─── EXERCISE INPUTS

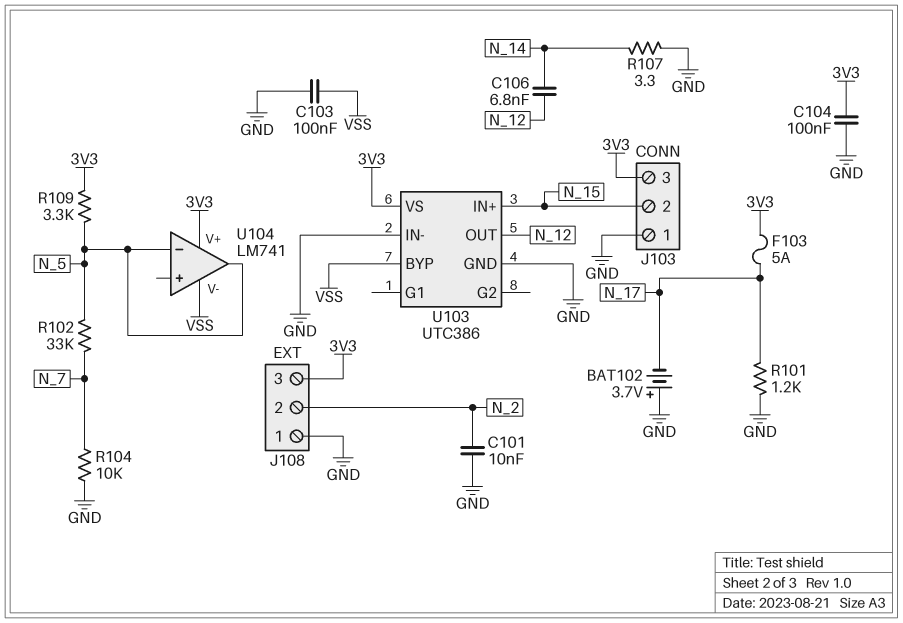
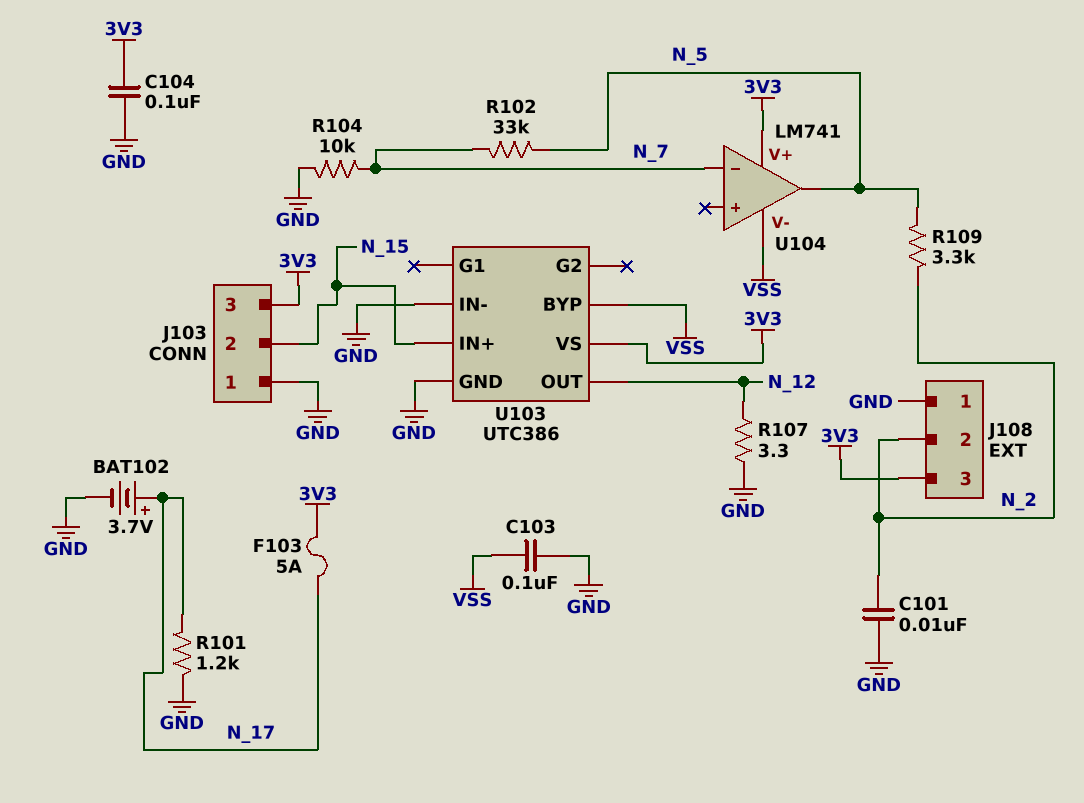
BAT102: 3.7V (plus GND, minus N_17) -> 3.7V (plus N_17, minus GND)
C106: 6.8nF (N_12, N_14) -> none
R107: 3.3 (GND, N_14) -> 3.3 (GND, N_12)
R109: 3.3k (3V3, N_5) -> 3.3k (N_2, N_5)
U104 pin in-: N_5 -> N_7

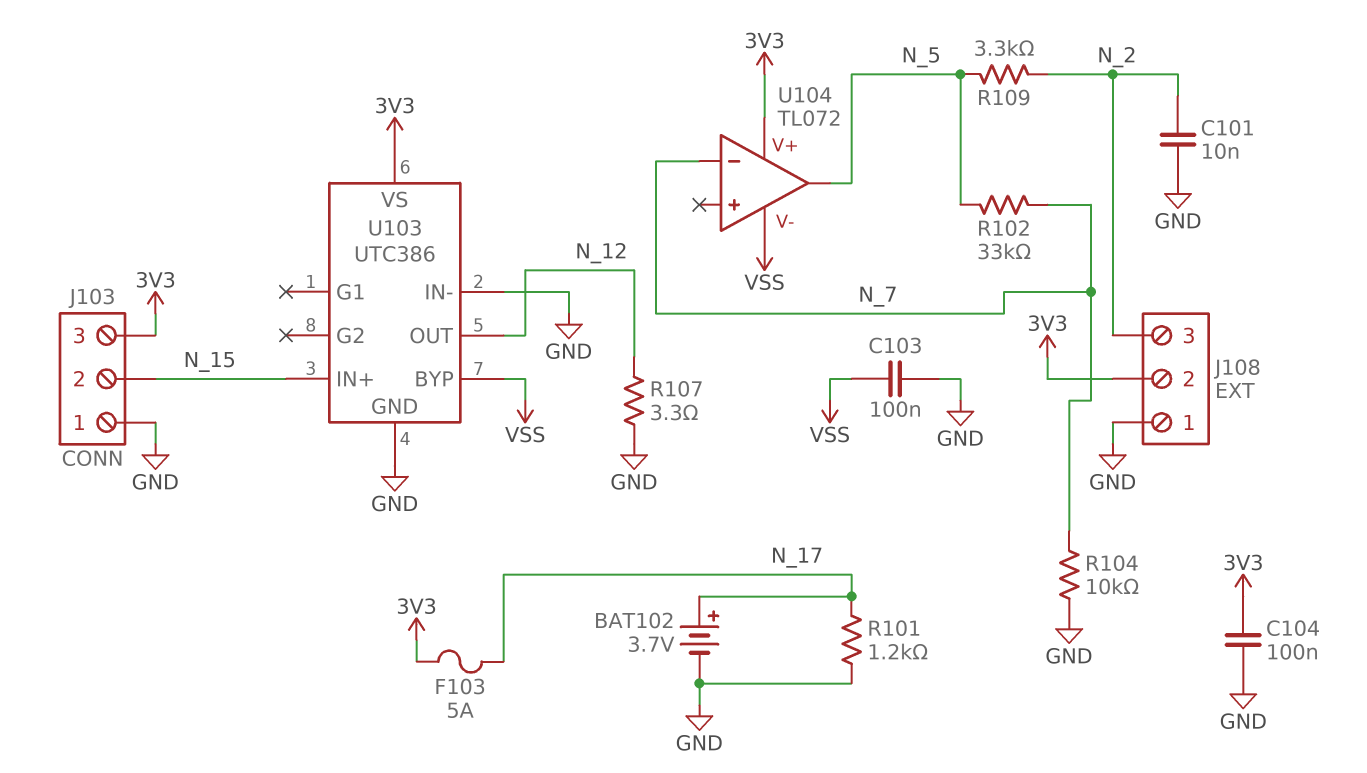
J108 pin 2: N_2 -> 3V3
J108 pin 3: 3V3 -> N_2
U104: LM741 -> TL072

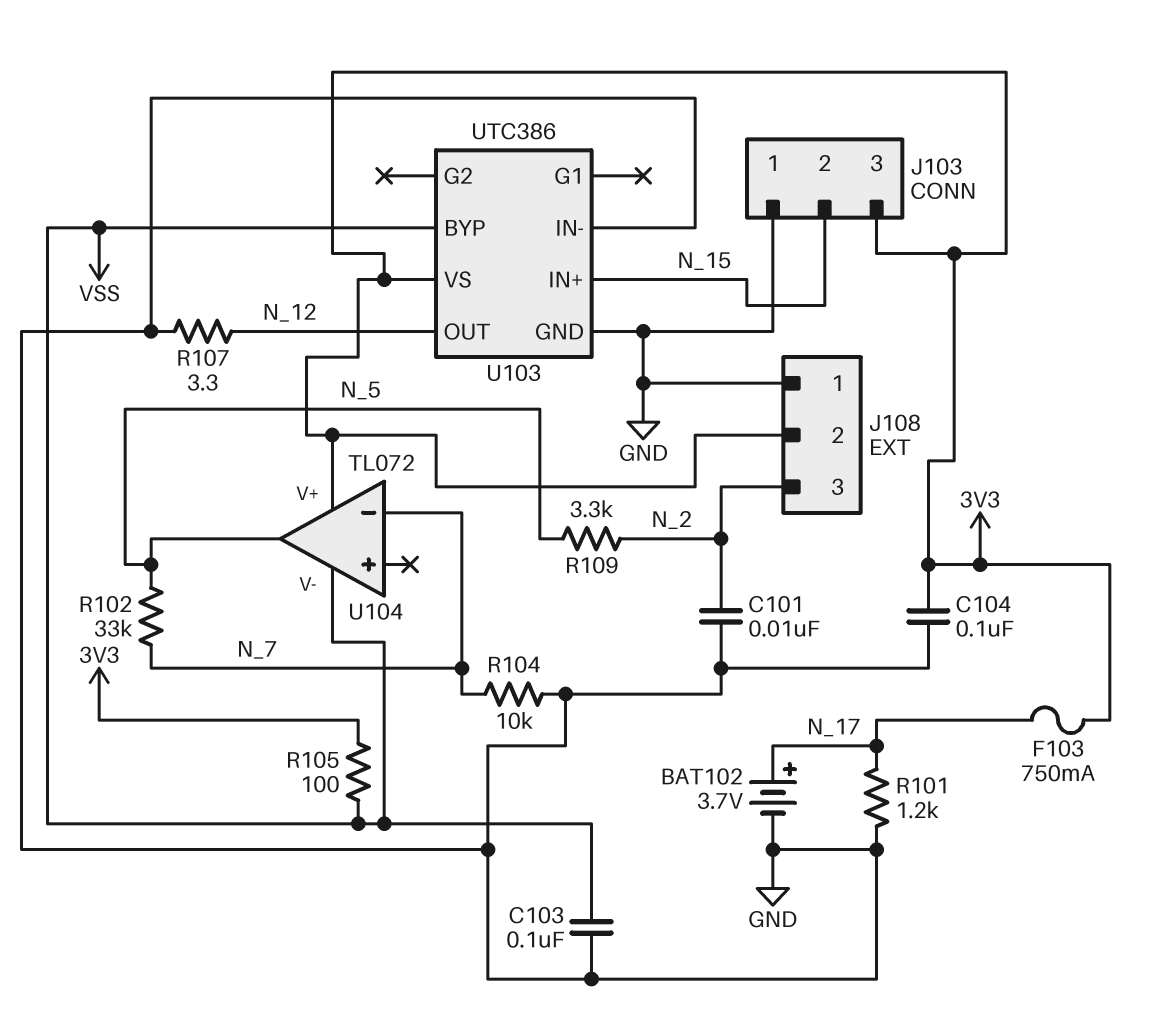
F103: 5A (3V3, N_17) -> 750mA (3V3, N_17)
R105: none -> 100 (3V3, VSS)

──────

* **PROBLEM DESCRIPTION**:
An exact copy of the entries above is needed, with the pictures removed.

* **EXERCISE RESULT**:
BAT102: 3.7V (plus GND, minus N_17) -> 3.7V (plus N_17, minus GND)
C106: 6.8nF (N_12, N_14) -> none
R107: 3.3 (GND, N_14) -> 3.3 (GND, N_12)
R109: 3.3k (3V3, N_5) -> 3.3k (N_2, N_5)
U104 pin in-: N_5 -> N_7

J108 pin 2: N_2 -> 3V3
J108 pin 3: 3V3 -> N_2
U104: LM741 -> TL072

F103: 5A (3V3, N_17) -> 750mA (3V3, N_17)
R105: none -> 100 (3V3, VSS)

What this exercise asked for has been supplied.